■ What to do ■
Could you copy the listing below word for word, keeping every line, number and bracket unchanged?

(begin)

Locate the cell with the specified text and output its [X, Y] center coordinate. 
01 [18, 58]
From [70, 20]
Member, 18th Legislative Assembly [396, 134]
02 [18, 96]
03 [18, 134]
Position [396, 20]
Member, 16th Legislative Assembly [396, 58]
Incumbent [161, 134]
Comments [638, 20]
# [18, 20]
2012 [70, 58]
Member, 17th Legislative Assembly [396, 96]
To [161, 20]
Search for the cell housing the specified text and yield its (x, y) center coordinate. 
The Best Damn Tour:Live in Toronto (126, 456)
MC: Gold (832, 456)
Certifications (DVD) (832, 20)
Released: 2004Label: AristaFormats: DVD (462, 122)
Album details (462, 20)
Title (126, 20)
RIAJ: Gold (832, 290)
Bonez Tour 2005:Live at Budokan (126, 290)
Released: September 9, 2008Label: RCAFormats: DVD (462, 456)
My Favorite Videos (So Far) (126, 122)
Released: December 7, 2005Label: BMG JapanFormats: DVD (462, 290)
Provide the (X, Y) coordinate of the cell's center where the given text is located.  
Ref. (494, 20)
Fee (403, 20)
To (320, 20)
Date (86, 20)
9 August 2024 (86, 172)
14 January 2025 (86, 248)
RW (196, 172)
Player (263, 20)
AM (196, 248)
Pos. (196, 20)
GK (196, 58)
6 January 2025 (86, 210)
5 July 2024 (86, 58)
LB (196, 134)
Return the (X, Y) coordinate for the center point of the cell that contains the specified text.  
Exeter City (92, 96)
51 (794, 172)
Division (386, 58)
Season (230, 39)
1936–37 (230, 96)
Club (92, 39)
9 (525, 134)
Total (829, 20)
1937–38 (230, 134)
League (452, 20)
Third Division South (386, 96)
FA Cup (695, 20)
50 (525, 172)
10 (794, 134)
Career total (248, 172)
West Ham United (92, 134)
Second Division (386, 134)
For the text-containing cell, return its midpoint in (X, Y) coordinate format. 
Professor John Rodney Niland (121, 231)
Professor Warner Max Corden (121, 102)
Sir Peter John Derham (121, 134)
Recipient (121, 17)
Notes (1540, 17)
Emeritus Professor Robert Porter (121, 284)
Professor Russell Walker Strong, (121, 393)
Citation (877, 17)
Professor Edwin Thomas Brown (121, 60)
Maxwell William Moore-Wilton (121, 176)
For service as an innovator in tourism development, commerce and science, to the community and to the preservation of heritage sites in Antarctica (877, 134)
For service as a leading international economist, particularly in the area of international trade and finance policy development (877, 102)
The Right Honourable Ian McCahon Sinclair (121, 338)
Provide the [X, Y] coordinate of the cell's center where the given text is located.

(end)

■ Correct output ■
Locate the cell with the specified text and output its [X, Y] center coordinate. 
01 [18, 58]
From [70, 20]
Member, 18th Legislative Assembly [396, 134]
02 [18, 96]
03 [18, 134]
Position [396, 20]
Member, 16th Legislative Assembly [396, 58]
Incumbent [161, 134]
Comments [638, 20]
# [18, 20]
2012 [70, 58]
Member, 17th Legislative Assembly [396, 96]
To [161, 20]
Search for the cell housing the specified text and yield its (x, y) center coordinate. 
The Best Damn Tour:Live in Toronto (126, 456)
MC: Gold (832, 456)
Certifications (DVD) (832, 20)
Released: 2004Label: AristaFormats: DVD (462, 122)
Album details (462, 20)
Title (126, 20)
RIAJ: Gold (832, 290)
Bonez Tour 2005:Live at Budokan (126, 290)
Released: September 9, 2008Label: RCAFormats: DVD (462, 456)
My Favorite Videos (So Far) (126, 122)
Released: December 7, 2005Label: BMG JapanFormats: DVD (462, 290)
Provide the (X, Y) coordinate of the cell's center where the given text is located.  
Ref. (494, 20)
Fee (403, 20)
To (320, 20)
Date (86, 20)
9 August 2024 (86, 172)
14 January 2025 (86, 248)
RW (196, 172)
Player (263, 20)
AM (196, 248)
Pos. (196, 20)
GK (196, 58)
6 January 2025 (86, 210)
5 July 2024 (86, 58)
LB (196, 134)
Return the (X, Y) coordinate for the center point of the cell that contains the specified text.  
Exeter City (92, 96)
51 (794, 172)
Division (386, 58)
Season (230, 39)
1936–37 (230, 96)
Club (92, 39)
9 (525, 134)
Total (829, 20)
1937–38 (230, 134)
League (452, 20)
Third Division South (386, 96)
FA Cup (695, 20)
50 (525, 172)
10 (794, 134)
Career total (248, 172)
West Ham United (92, 134)
Second Division (386, 134)
For the text-containing cell, return its midpoint in (X, Y) coordinate format. 
Professor John Rodney Niland (121, 231)
Professor Warner Max Corden (121, 102)
Sir Peter John Derham (121, 134)
Recipient (121, 17)
Notes (1540, 17)
Emeritus Professor Robert Porter (121, 284)
Professor Russell Walker Strong, (121, 393)
Citation (877, 17)
Professor Edwin Thomas Brown (121, 60)
Maxwell William Moore-Wilton (121, 176)
For service as an innovator in tourism development, commerce and science, to the community and to the preservation of heritage sites in Antarctica (877, 134)
For service as a leading international economist, particularly in the area of international trade and finance policy development (877, 102)
The Right Honourable Ian McCahon Sinclair (121, 338)
Provide the [X, Y] coordinate of the cell's center where the given text is located.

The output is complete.